Exercise:
Every record below should be written out exactly; pictures stay out.

*** Material supplied ***

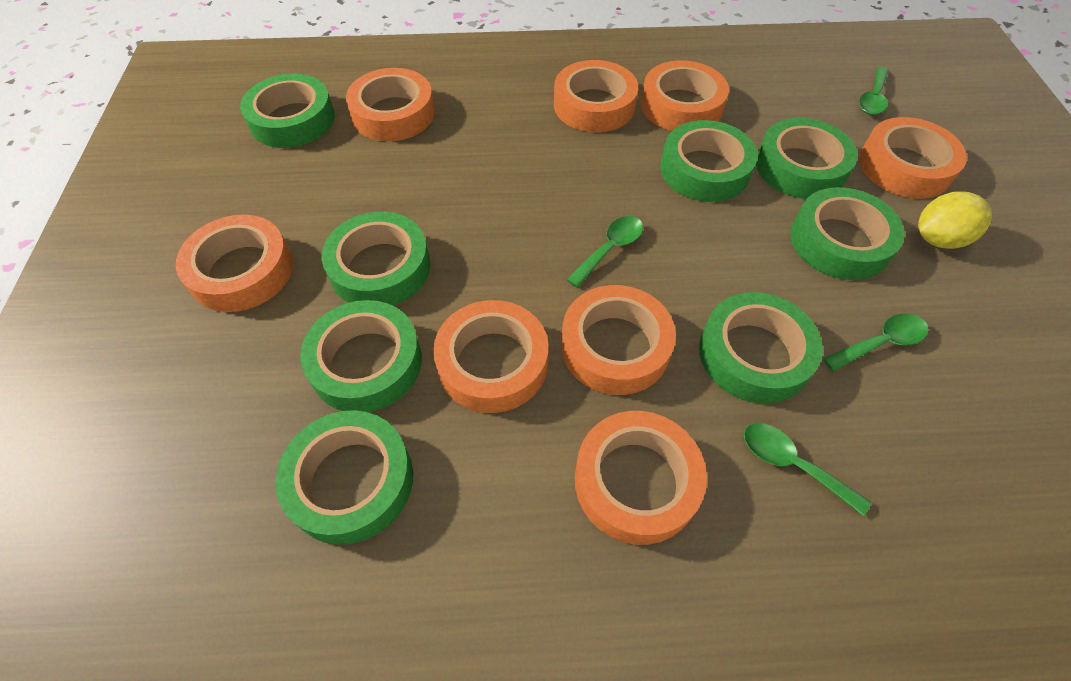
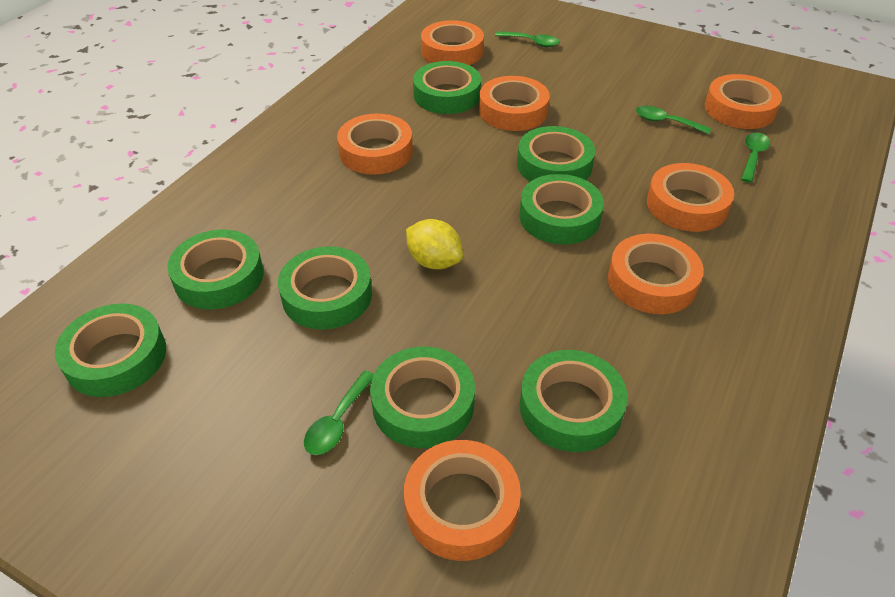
orange tape: 8 -> 7

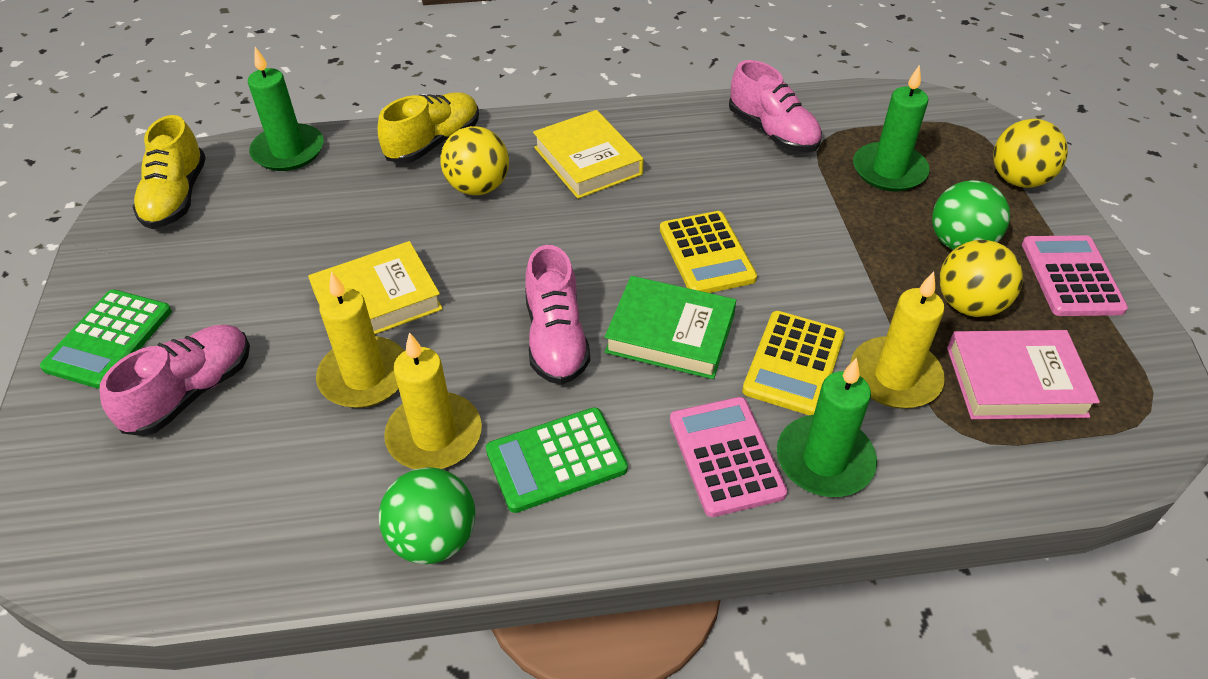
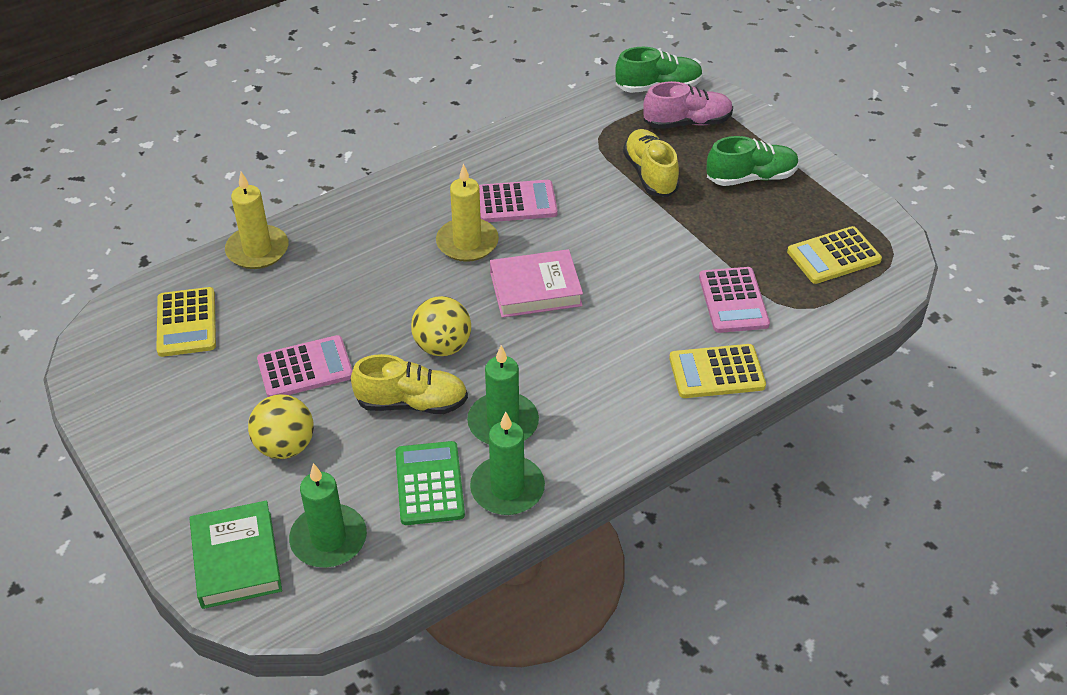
green ball: 2 -> 0
green calculator: 2 -> 1
green shoe: 0 -> 2
pink calculator: 2 -> 3
pink shoe: 3 -> 1
yellow ball: 3 -> 2
yellow book: 2 -> 0
yellow calculator: 2 -> 3
yellow candle: 3 -> 2

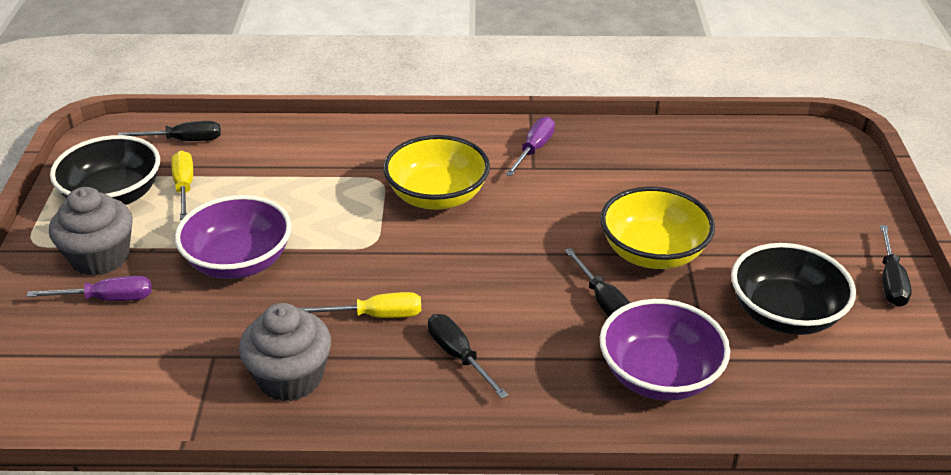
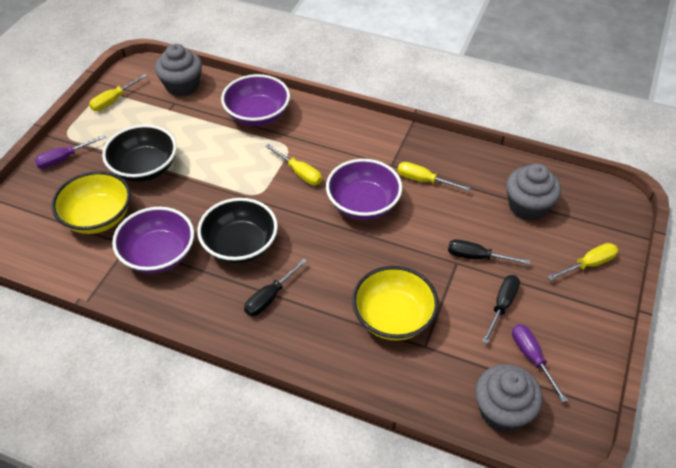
black screwdriver: 4 -> 3
grey cupcake: 2 -> 3
purple bowl: 2 -> 3
yellow screwdriver: 2 -> 4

***

Your response:
orange tape: 8 -> 7

green ball: 2 -> 0
green calculator: 2 -> 1
green shoe: 0 -> 2
pink calculator: 2 -> 3
pink shoe: 3 -> 1
yellow ball: 3 -> 2
yellow book: 2 -> 0
yellow calculator: 2 -> 3
yellow candle: 3 -> 2

black screwdriver: 4 -> 3
grey cupcake: 2 -> 3
purple bowl: 2 -> 3
yellow screwdriver: 2 -> 4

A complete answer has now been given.